**Given data:**
◆ ◆ ◆ ◆

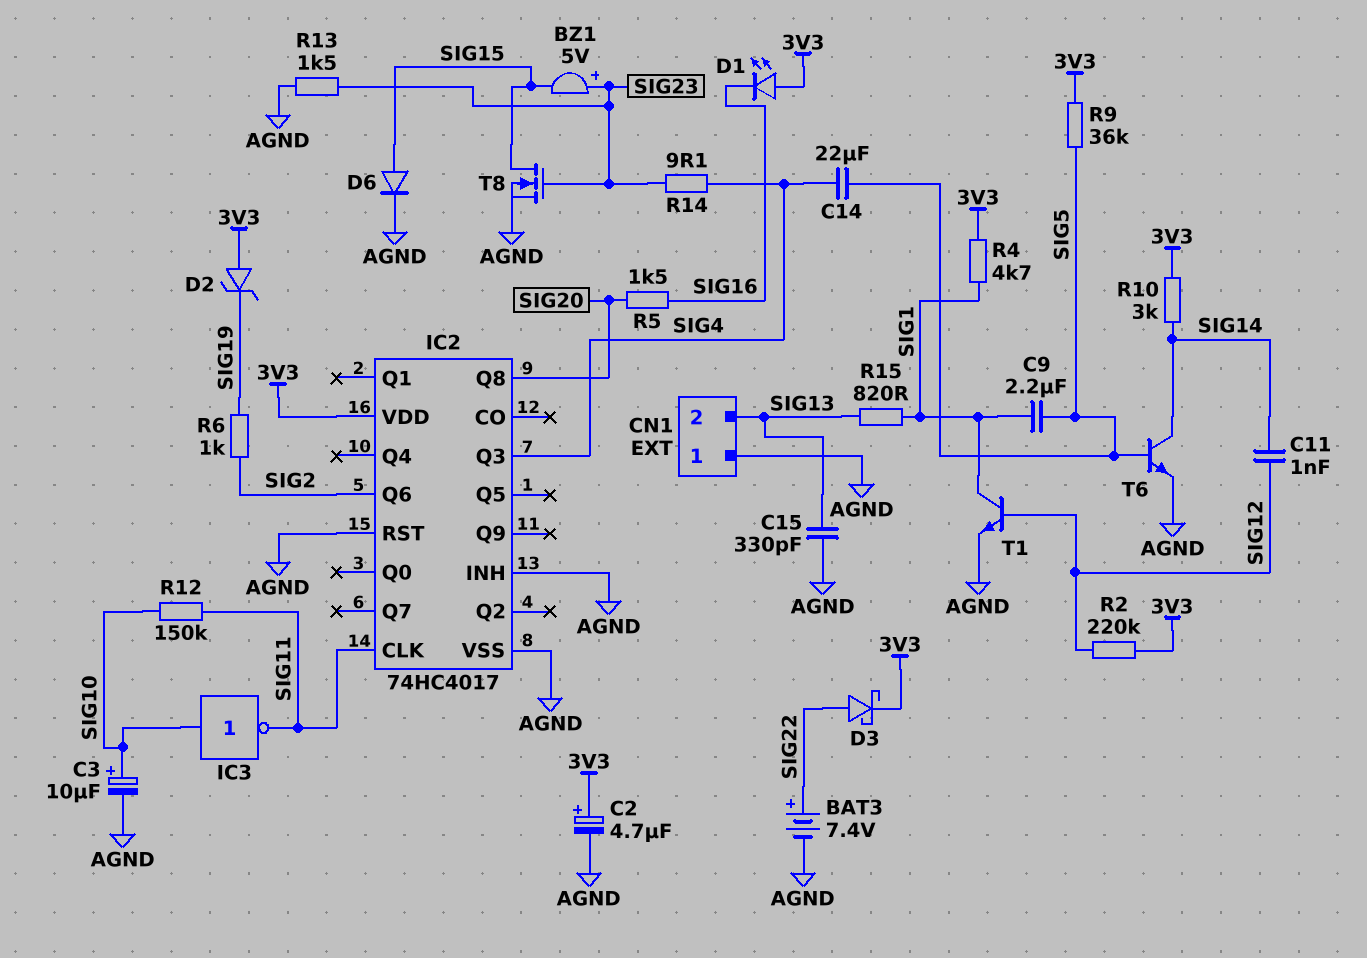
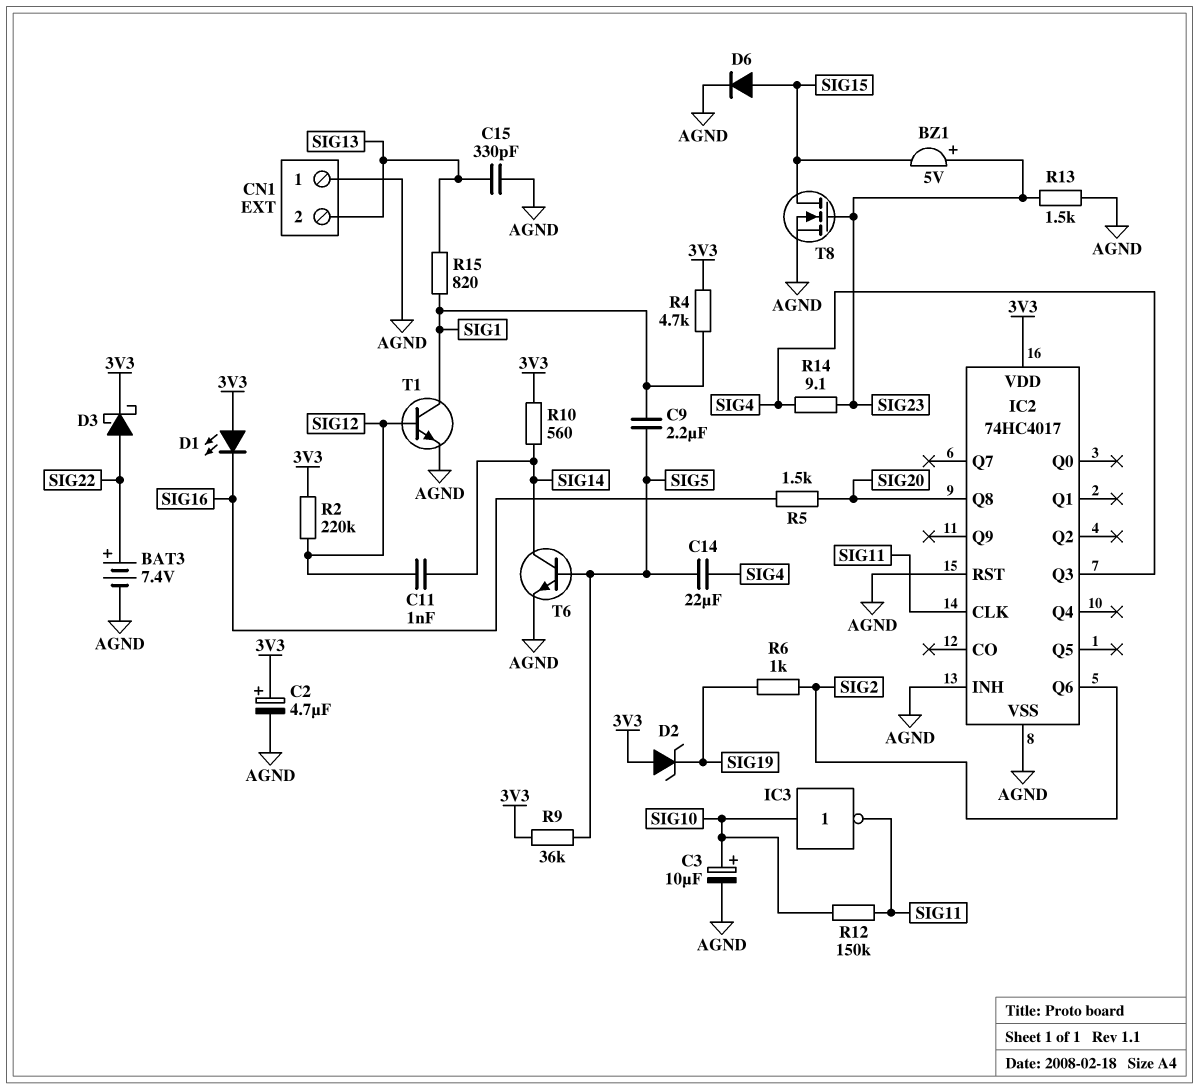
R10: 3k (3V3, SIG14) -> 560 (3V3, SIG14)

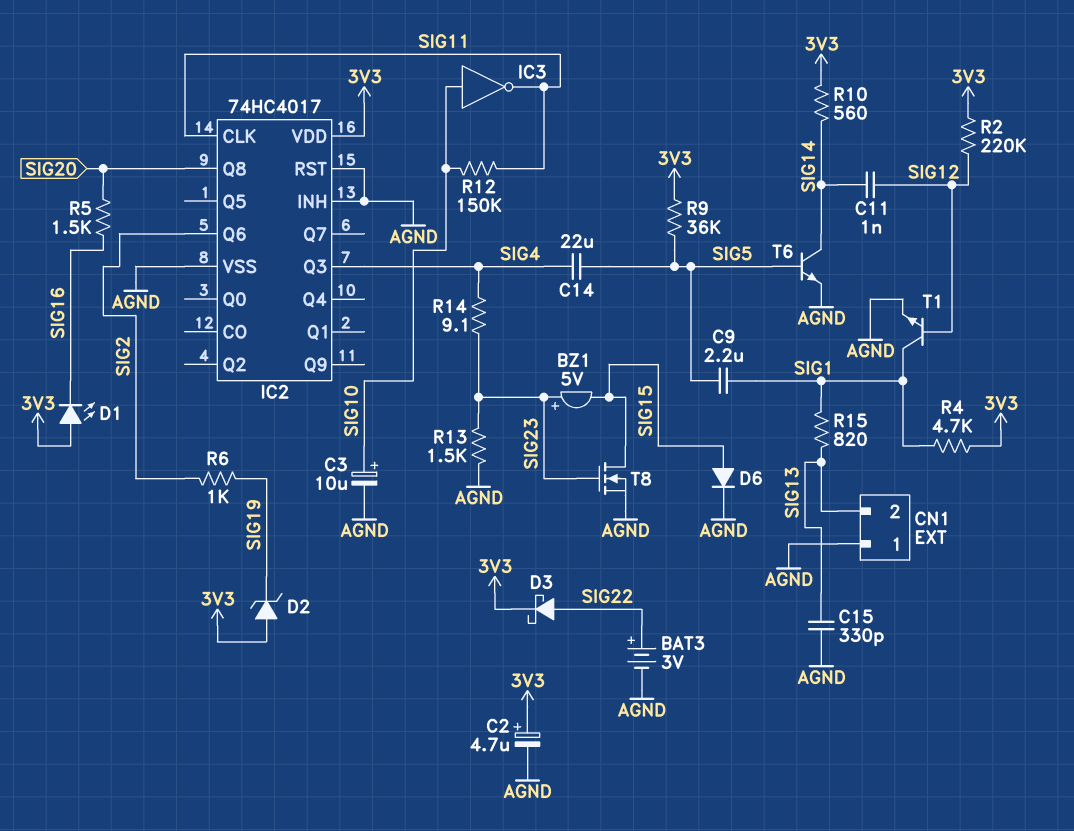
BAT3: 7.4V (plus SIG22, minus AGND) -> 3V (plus SIG22, minus AGND)

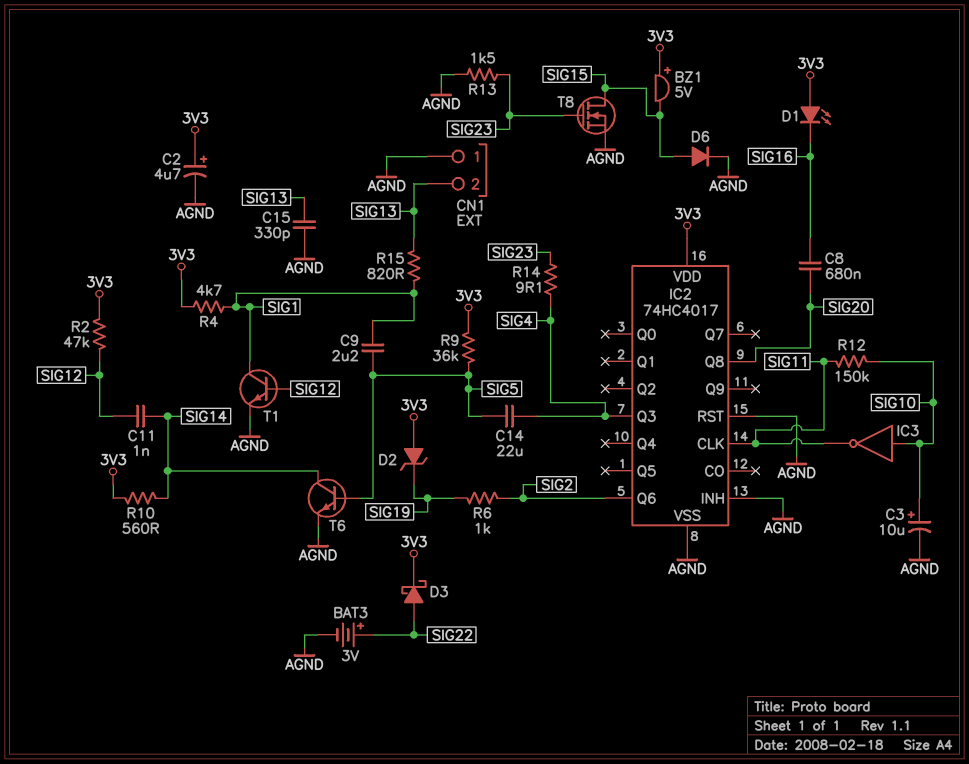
BZ1: buzzer 5V (plus SIG23, minus SIG15) -> buzzer 5V (plus 3V3, minus SIG15)
C8: none -> 680nF (SIG16, SIG20)
R2: 220k (3V3, SIG12) -> 47k (3V3, SIG12)
R5: 1.5k (SIG16, SIG20) -> none

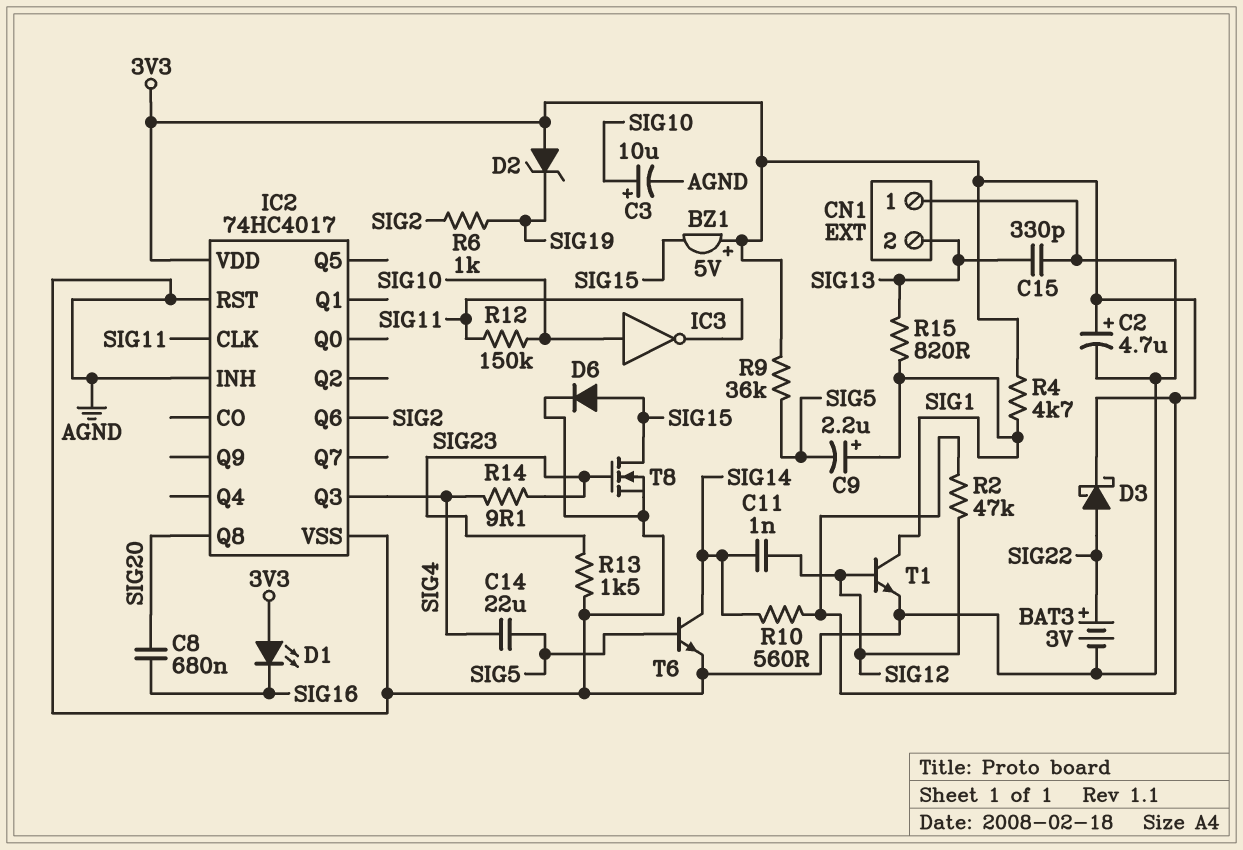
C9: 2.2uF (SIG1, SIG5) -> 2.2uF (plus SIG1, minus SIG5)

◆ ◆ ◆ ◆

What lines in the material mention "minus"? Copy every one of them.

BAT3: 7.4V (plus SIG22, minus AGND) -> 3V (plus SIG22, minus AGND)
BZ1: buzzer 5V (plus SIG23, minus SIG15) -> buzzer 5V (plus 3V3, minus SIG15)
C9: 2.2uF (SIG1, SIG5) -> 2.2uF (plus SIG1, minus SIG5)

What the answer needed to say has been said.